- [PROBLEM DESCRIPTION]:
Below are records; extract exactly the lines from the one with "building: none -> [8,136,65,207]" through the final line, including both, but drop the pictures.

AVAILABLE RECORDS Start Marker

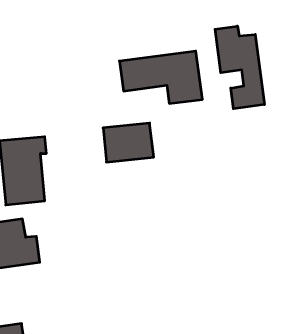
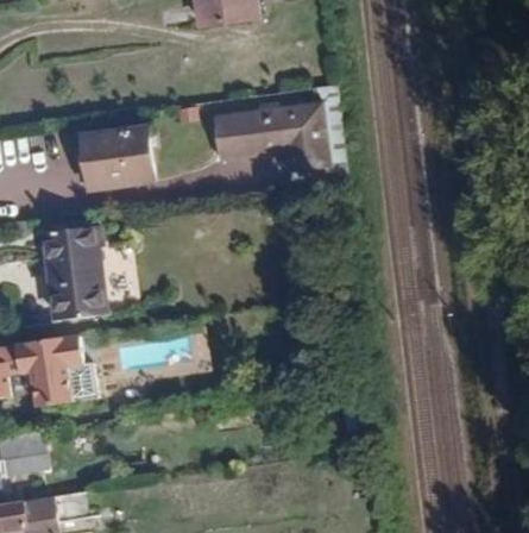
building: [215,26,264,109] -> none
building: [103,123,154,162] -> [83,131,156,187]

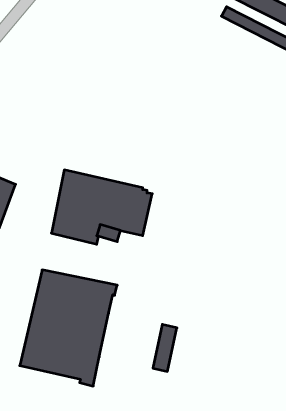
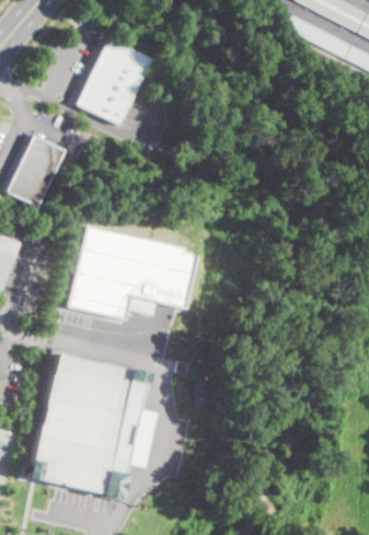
building: none -> [76,38,151,126]
building: none -> [8,136,65,207]
building: [153,324,177,371] -> [128,407,159,467]

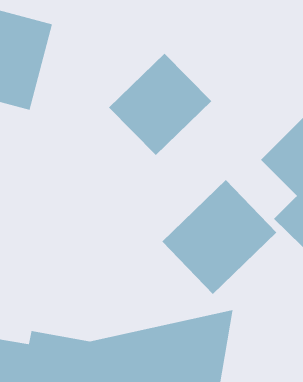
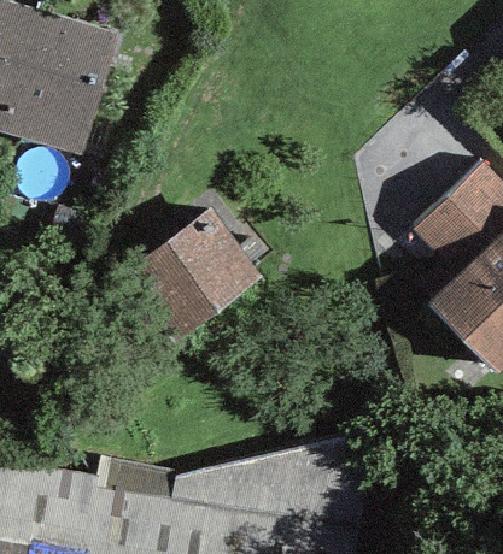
building: [108,53,212,156] -> [119,200,262,341]
building: [161,179,277,295] -> none

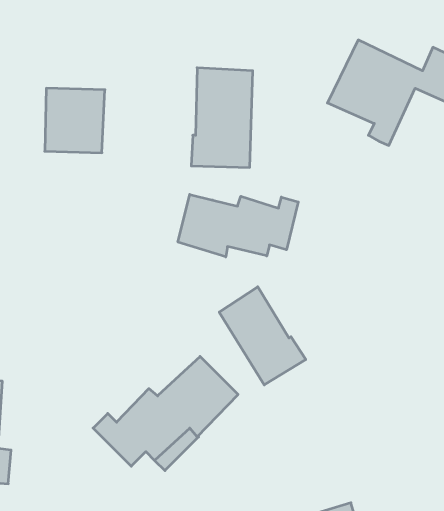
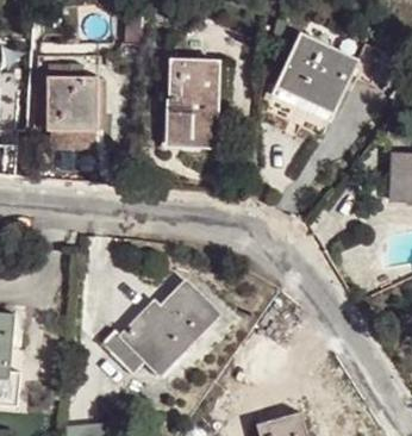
building: [178,194,298,257] -> none
building: [219,287,306,385] -> none

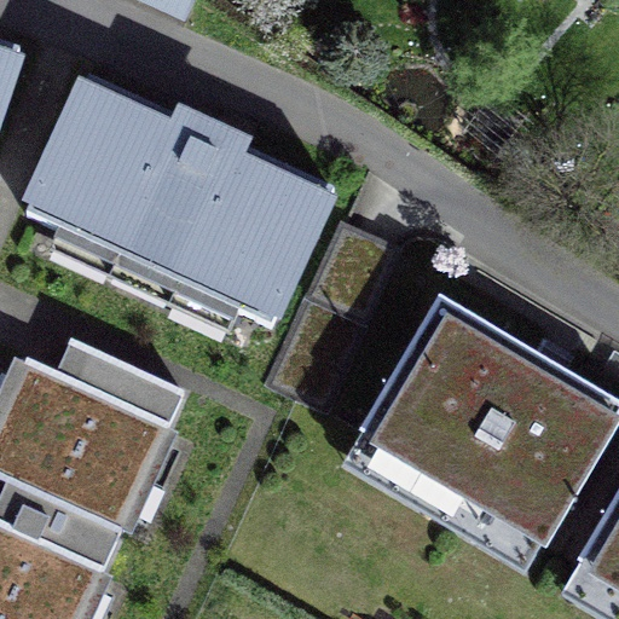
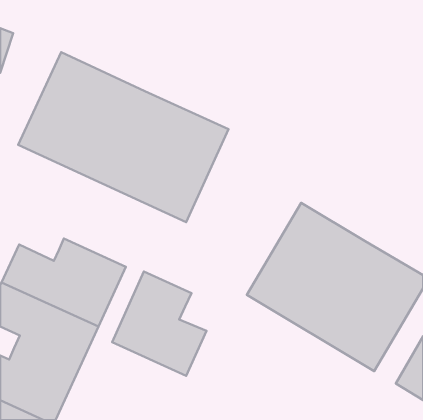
building: none -> [112,272,206,376]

AVAILABLE RECORDS End Marker

- [ANSWER SPACE]:
building: none -> [8,136,65,207]
building: [153,324,177,371] -> [128,407,159,467]

building: [108,53,212,156] -> [119,200,262,341]
building: [161,179,277,295] -> none

building: [178,194,298,257] -> none
building: [219,287,306,385] -> none

building: none -> [112,272,206,376]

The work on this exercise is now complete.